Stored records
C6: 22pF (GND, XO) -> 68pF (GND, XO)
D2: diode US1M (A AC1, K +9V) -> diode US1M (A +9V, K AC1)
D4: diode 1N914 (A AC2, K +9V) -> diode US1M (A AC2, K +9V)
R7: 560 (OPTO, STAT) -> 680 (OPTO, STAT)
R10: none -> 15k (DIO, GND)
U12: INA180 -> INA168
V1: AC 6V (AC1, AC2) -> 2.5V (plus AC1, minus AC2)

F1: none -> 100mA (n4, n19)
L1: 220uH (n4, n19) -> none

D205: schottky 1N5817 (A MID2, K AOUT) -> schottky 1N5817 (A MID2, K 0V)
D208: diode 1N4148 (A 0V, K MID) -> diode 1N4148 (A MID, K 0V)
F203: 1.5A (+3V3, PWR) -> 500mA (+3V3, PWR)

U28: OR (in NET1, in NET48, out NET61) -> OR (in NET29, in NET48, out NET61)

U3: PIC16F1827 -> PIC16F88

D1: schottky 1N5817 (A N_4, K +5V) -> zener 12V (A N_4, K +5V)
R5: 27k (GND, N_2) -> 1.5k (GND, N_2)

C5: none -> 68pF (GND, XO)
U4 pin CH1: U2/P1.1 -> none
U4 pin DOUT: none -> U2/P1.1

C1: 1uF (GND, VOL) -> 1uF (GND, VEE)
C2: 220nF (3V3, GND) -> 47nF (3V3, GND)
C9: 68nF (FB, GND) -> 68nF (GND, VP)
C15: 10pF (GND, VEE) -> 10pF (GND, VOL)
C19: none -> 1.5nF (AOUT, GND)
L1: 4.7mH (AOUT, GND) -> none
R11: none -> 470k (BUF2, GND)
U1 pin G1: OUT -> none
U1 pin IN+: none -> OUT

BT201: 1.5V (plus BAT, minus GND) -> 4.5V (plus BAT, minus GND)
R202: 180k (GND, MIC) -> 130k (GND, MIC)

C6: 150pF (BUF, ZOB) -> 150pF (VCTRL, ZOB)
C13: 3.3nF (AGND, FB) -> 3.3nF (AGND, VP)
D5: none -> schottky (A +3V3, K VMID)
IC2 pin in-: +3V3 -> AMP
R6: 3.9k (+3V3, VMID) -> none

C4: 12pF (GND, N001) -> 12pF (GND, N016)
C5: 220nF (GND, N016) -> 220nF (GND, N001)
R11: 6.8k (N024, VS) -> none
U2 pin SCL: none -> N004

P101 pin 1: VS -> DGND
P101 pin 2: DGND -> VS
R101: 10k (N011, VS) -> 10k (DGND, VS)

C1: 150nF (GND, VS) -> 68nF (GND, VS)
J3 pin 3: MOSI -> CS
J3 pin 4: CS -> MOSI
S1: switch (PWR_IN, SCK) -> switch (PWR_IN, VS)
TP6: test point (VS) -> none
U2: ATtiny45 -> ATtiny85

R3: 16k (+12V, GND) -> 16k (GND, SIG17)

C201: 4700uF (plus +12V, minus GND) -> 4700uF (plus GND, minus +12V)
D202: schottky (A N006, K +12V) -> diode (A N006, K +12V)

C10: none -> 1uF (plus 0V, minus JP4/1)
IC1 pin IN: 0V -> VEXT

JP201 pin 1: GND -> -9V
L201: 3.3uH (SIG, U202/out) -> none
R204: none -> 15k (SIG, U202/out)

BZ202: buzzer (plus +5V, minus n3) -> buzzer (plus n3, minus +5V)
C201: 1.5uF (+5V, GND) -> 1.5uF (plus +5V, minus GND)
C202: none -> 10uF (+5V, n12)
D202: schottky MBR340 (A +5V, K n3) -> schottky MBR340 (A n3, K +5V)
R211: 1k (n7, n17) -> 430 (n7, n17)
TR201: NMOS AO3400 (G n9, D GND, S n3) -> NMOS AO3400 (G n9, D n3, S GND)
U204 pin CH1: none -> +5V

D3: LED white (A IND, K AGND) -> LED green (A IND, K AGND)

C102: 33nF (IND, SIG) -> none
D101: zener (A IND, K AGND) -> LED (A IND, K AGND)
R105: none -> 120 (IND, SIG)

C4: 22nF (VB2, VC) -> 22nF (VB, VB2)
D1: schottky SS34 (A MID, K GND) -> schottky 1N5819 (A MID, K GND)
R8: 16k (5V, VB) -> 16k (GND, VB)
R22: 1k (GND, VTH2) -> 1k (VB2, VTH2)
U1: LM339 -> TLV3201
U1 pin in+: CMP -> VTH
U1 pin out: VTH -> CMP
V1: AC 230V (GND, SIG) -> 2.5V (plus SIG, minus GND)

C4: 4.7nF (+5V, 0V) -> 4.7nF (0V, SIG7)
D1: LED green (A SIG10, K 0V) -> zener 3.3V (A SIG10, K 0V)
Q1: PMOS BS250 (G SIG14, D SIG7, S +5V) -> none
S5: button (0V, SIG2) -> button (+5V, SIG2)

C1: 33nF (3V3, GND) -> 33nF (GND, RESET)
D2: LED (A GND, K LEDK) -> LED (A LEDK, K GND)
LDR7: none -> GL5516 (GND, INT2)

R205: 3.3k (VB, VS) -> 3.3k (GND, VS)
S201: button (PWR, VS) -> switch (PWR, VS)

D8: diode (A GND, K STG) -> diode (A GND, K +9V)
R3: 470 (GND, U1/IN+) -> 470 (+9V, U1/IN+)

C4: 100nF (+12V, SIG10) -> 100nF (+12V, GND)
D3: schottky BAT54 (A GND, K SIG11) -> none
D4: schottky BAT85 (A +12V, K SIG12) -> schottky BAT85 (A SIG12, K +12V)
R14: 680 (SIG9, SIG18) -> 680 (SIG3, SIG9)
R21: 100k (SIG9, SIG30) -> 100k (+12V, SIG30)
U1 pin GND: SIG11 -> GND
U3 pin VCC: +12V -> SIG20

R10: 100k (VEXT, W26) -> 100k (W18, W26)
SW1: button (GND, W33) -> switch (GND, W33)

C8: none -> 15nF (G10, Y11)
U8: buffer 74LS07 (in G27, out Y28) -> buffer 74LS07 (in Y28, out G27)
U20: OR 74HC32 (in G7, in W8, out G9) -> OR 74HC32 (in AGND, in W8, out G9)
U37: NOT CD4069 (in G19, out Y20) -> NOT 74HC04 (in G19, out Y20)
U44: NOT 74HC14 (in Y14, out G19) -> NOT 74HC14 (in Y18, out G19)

▸ **Brief**: Each line of the entries above that contains "AOUT" is to be copied.

▸ **Answer area**:
D205: schottky 1N5817 (A MID2, K AOUT) -> schottky 1N5817 (A MID2, K 0V)
C19: none -> 1.5nF (AOUT, GND)
L1: 4.7mH (AOUT, GND) -> none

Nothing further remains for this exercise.